* **Task brief**:
Take from the data every line in which the word "none" is found.

━━━ Dataset content ━━━

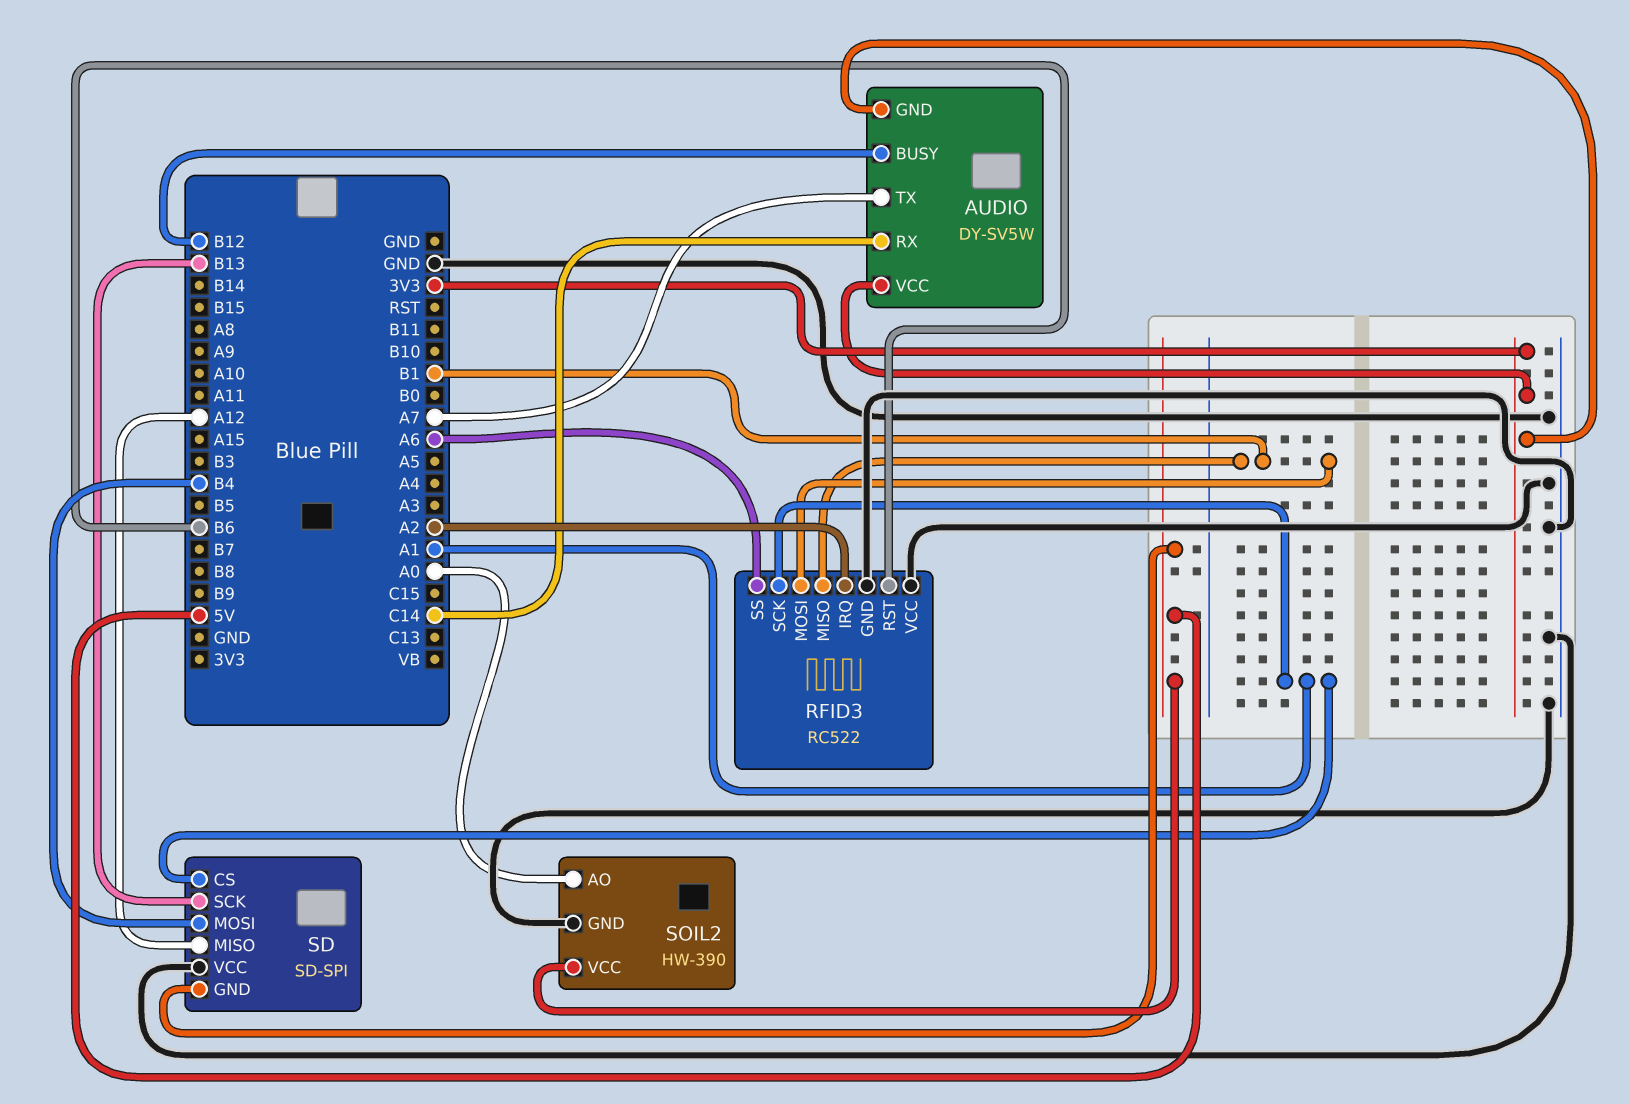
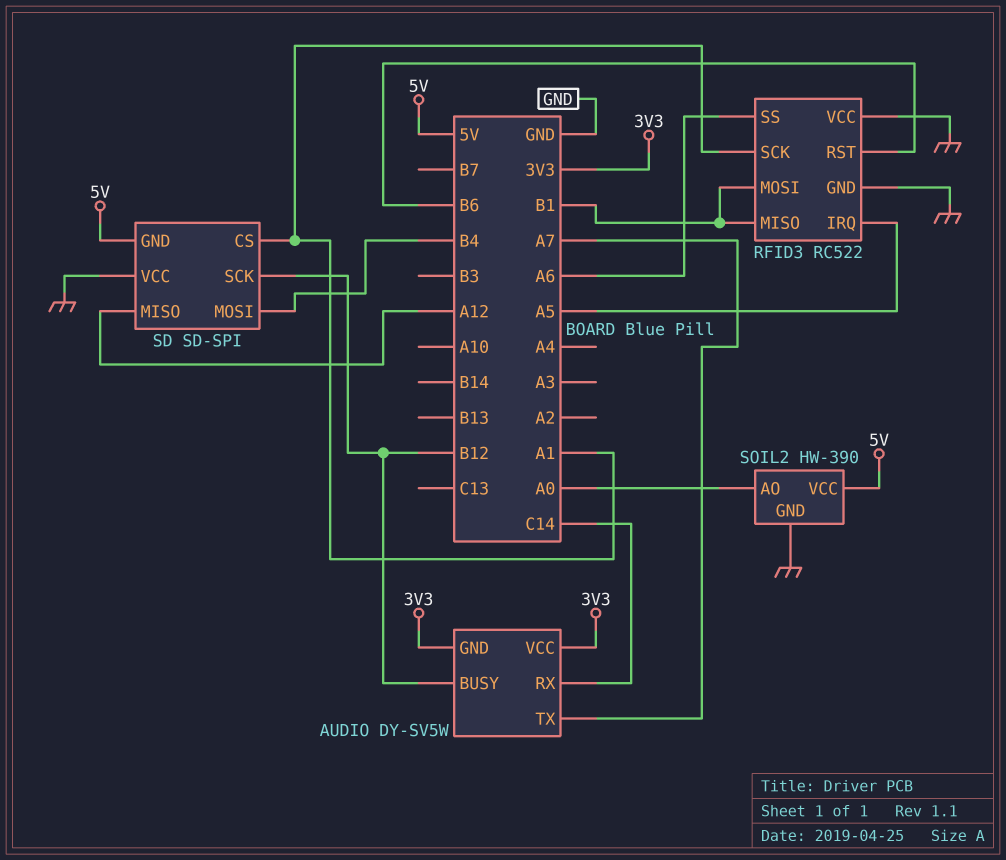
RFID3 pin IRQ: A2 -> A5
SD pin SCK: B13 -> B12

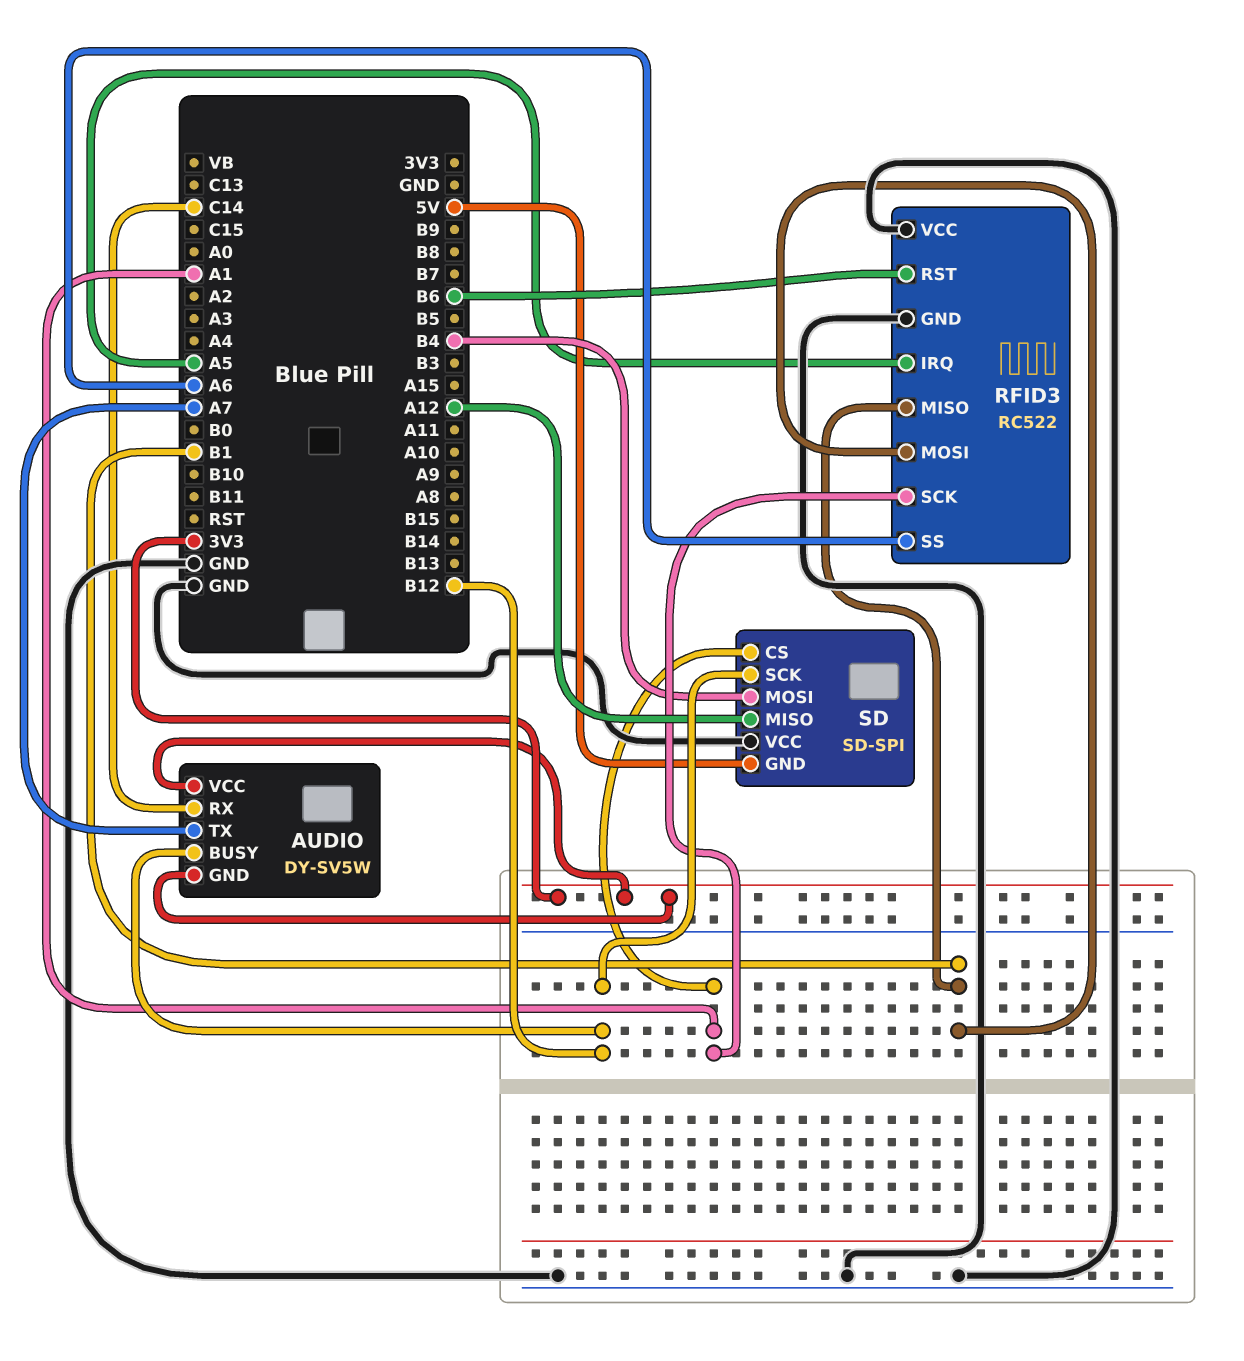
SOIL2: HW-390 -> none
SOIL2 pin AO: A0 -> none
SOIL2 pin GND: GND -> none
SOIL2 pin VCC: 5V -> none

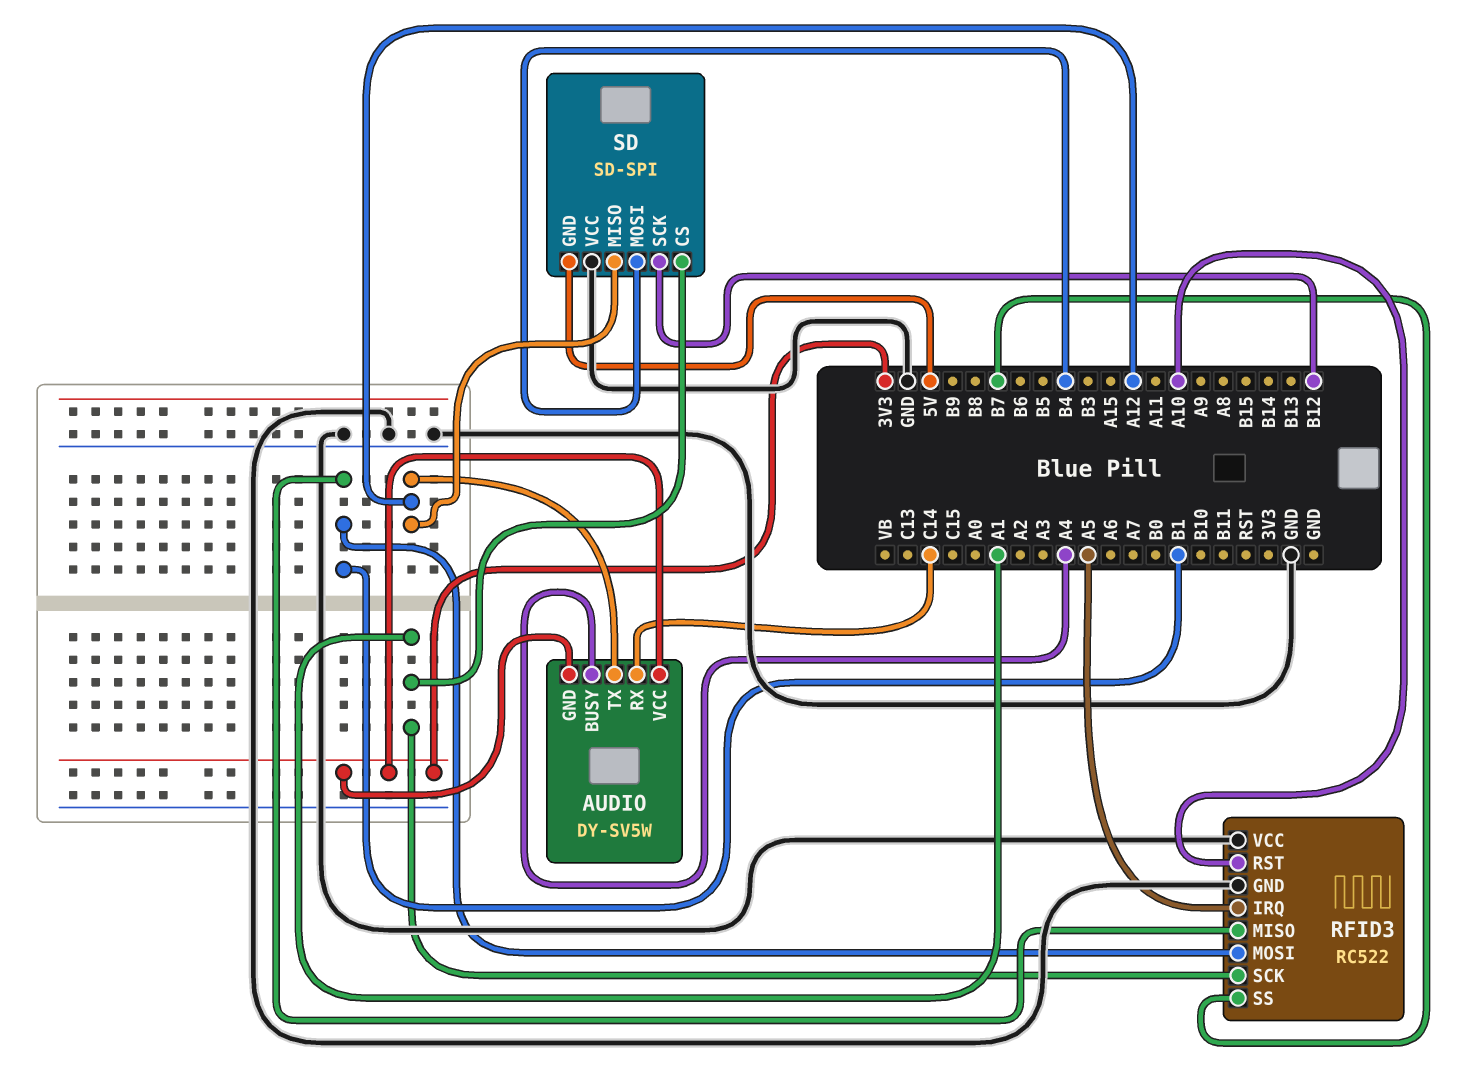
AUDIO pin BUSY: B12 -> A4
AUDIO pin TX: A7 -> A12
RFID3 pin RST: B6 -> A10
RFID3 pin SS: A6 -> B7

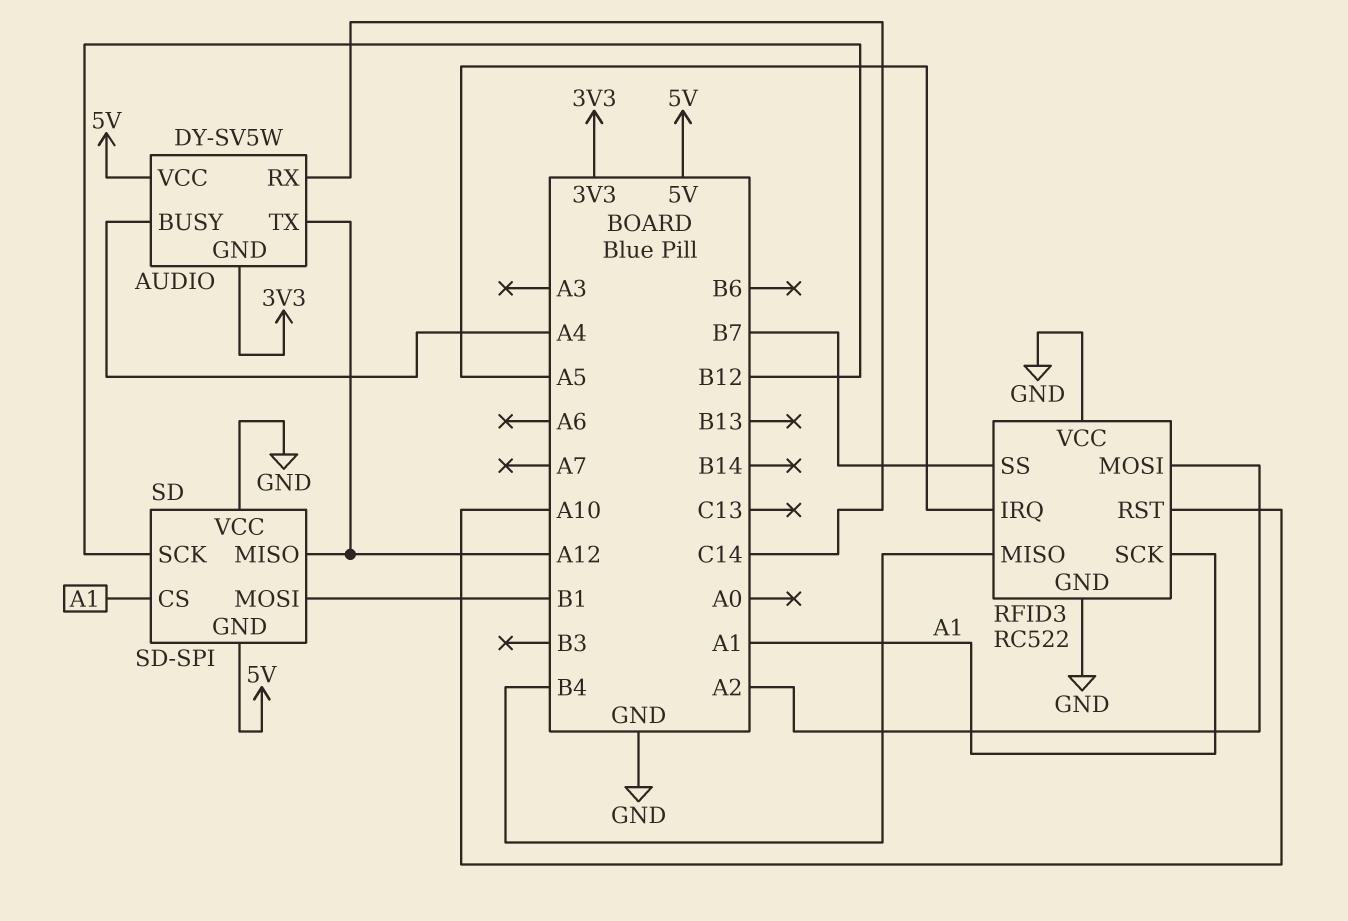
AUDIO pin VCC: 3V3 -> 5V
RFID3 pin MISO: B1 -> B4
RFID3 pin MOSI: B1 -> A2
SD pin MOSI: B4 -> B1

━━━

* **Solution**:
SOIL2: HW-390 -> none
SOIL2 pin AO: A0 -> none
SOIL2 pin GND: GND -> none
SOIL2 pin VCC: 5V -> none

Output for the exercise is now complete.